Directions for this task:
The pictures are to be left out, and all remaining data is to be transcribed exactly as it appears.

━━━

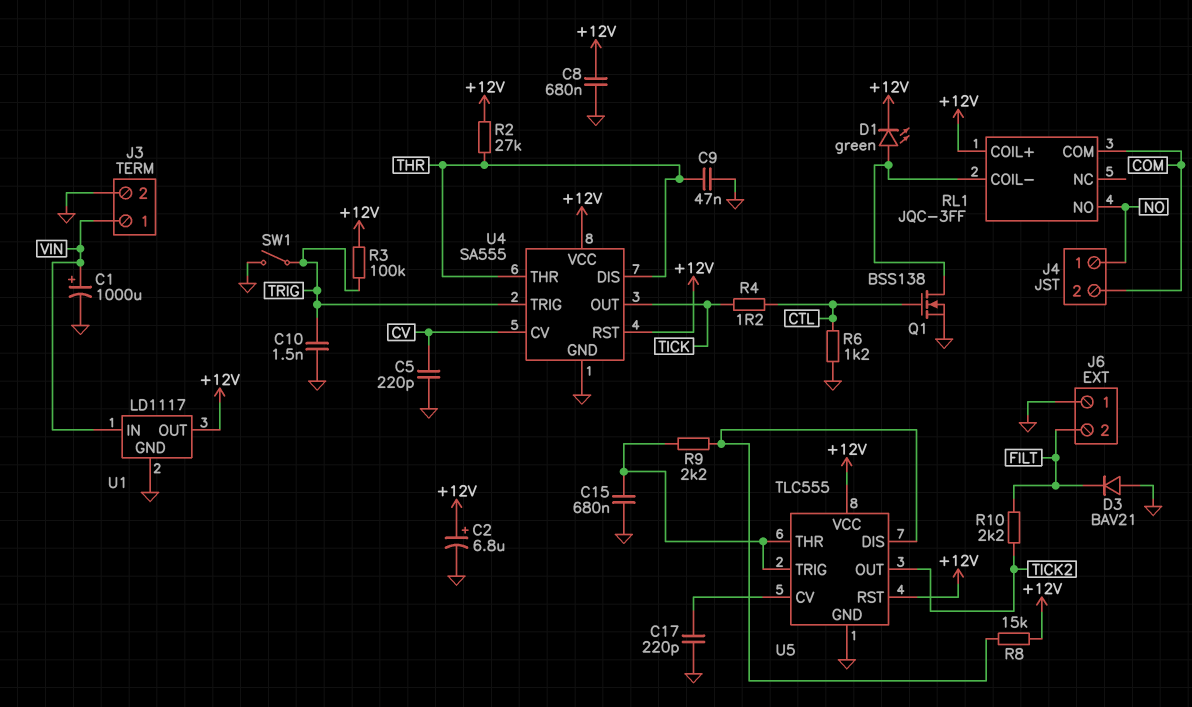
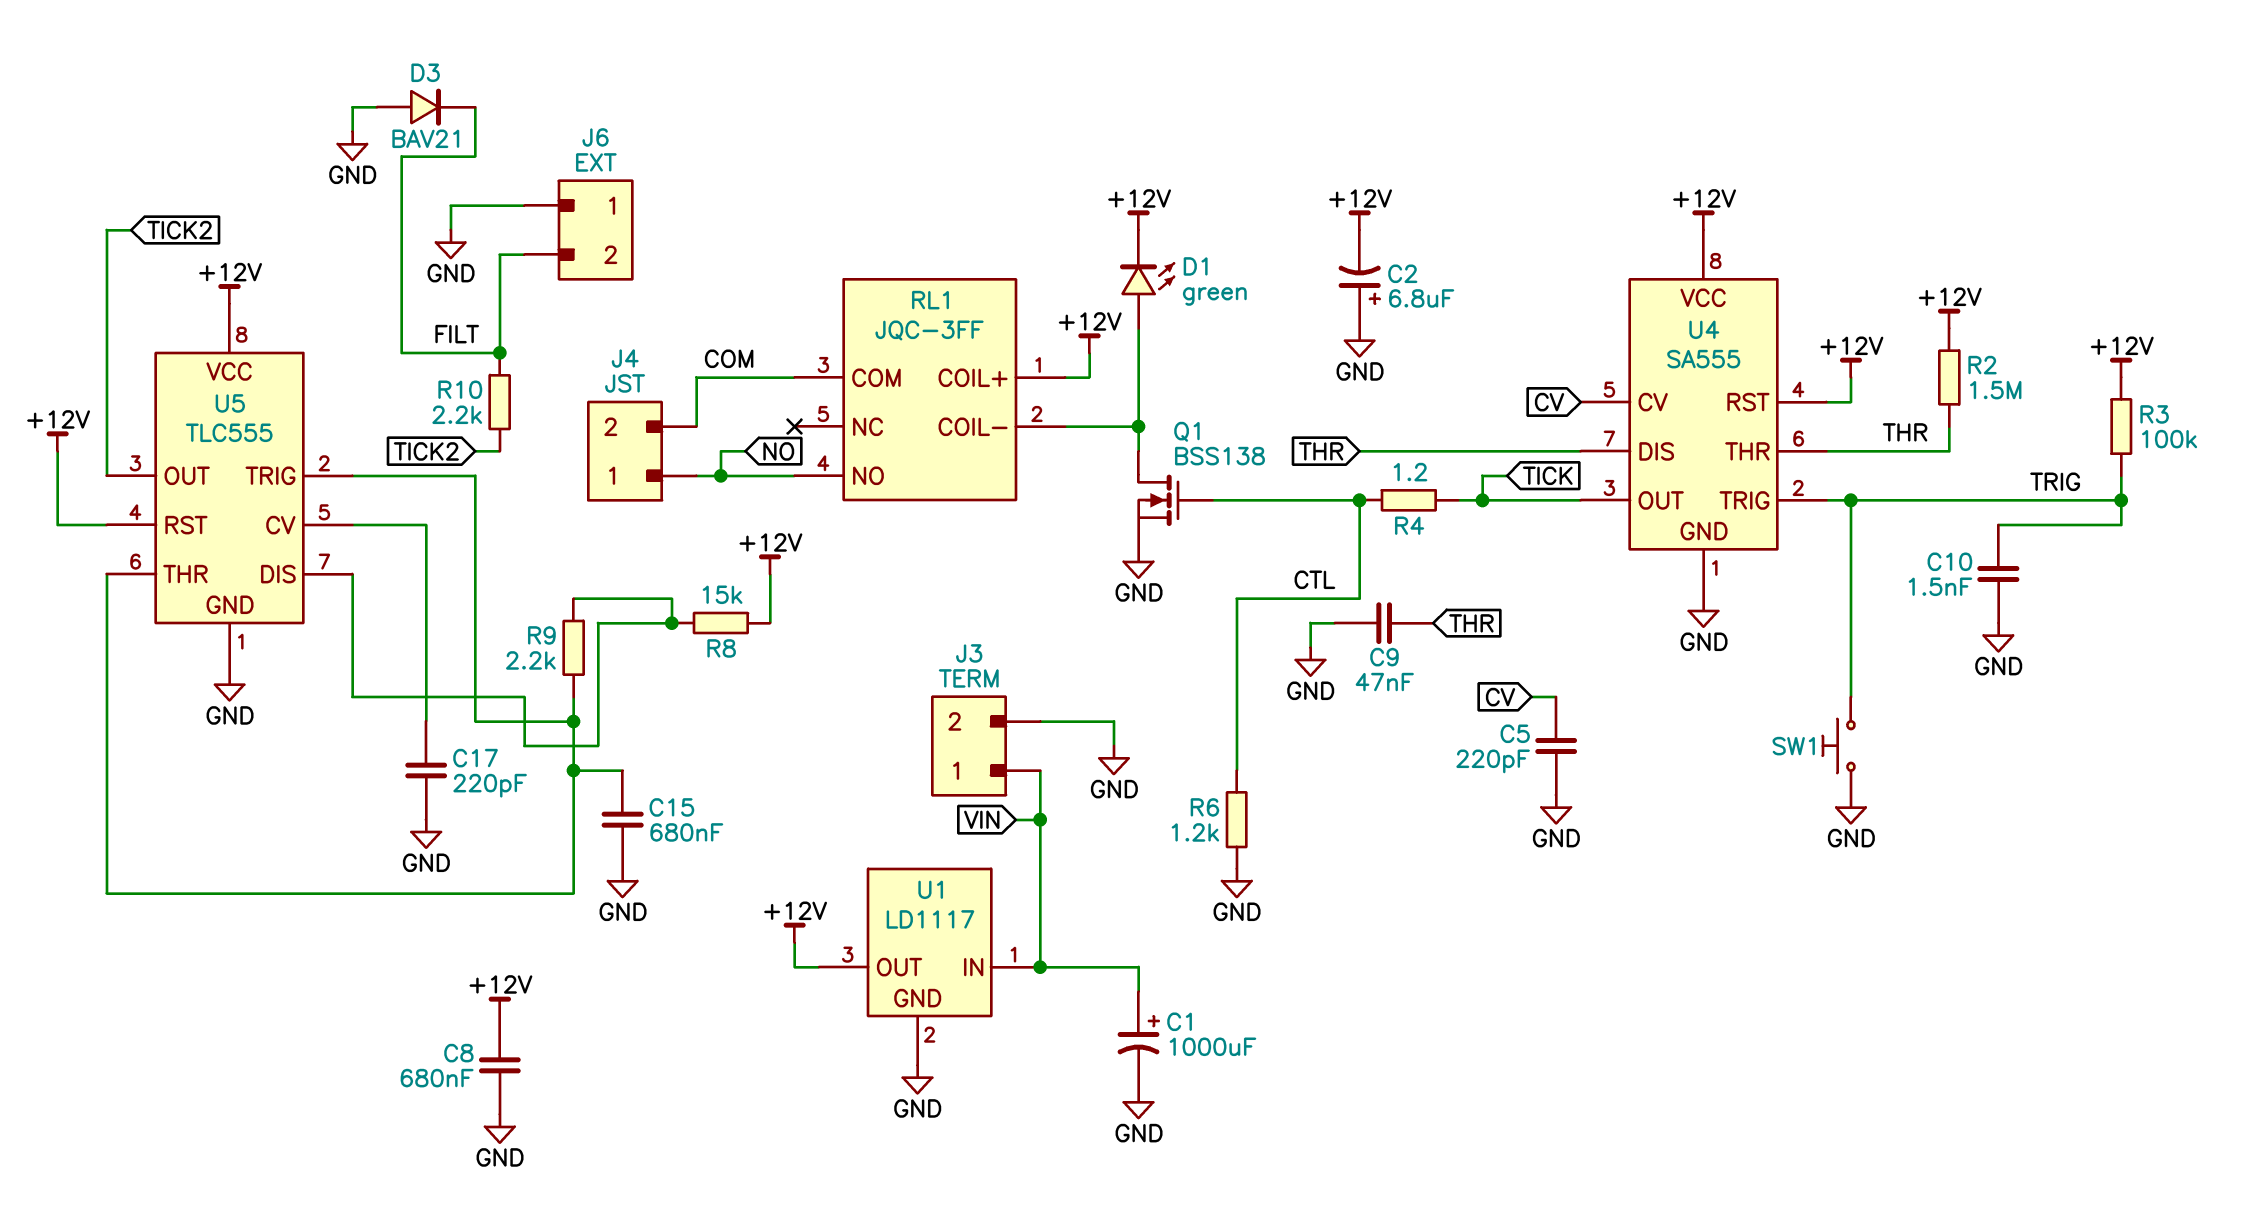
C2: 6.8uF (plus +12V, minus GND) -> 6.8uF (plus GND, minus +12V)
R2: 27k (+12V, THR) -> 1.5M (+12V, THR)
SW1: switch (GND, TRIG) -> button (GND, TRIG)

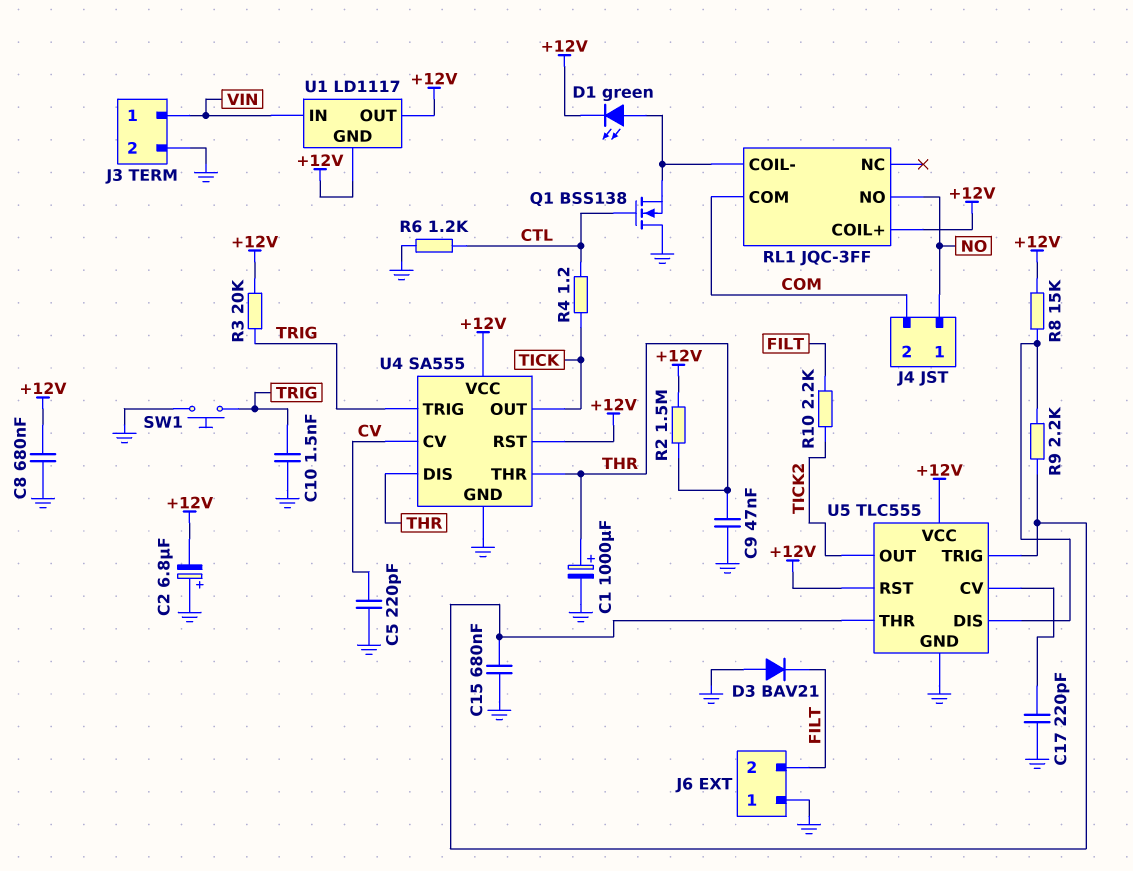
C1: 1000uF (plus VIN, minus GND) -> 1000uF (plus THR, minus GND)
Q1: NMOS BSS138 (G CTL, D RL1/COIL-, S GND) -> NMOS BSS138 (G CTL, D GND, S RL1/COIL-)
R3: 100k (+12V, TRIG) -> 20k (+12V, TRIG)
U1 pin GND: GND -> +12V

━━━

Solved exercise:
C2: 6.8uF (plus +12V, minus GND) -> 6.8uF (plus GND, minus +12V)
R2: 27k (+12V, THR) -> 1.5M (+12V, THR)
SW1: switch (GND, TRIG) -> button (GND, TRIG)

C1: 1000uF (plus VIN, minus GND) -> 1000uF (plus THR, minus GND)
Q1: NMOS BSS138 (G CTL, D RL1/COIL-, S GND) -> NMOS BSS138 (G CTL, D GND, S RL1/COIL-)
R3: 100k (+12V, TRIG) -> 20k (+12V, TRIG)
U1 pin GND: GND -> +12V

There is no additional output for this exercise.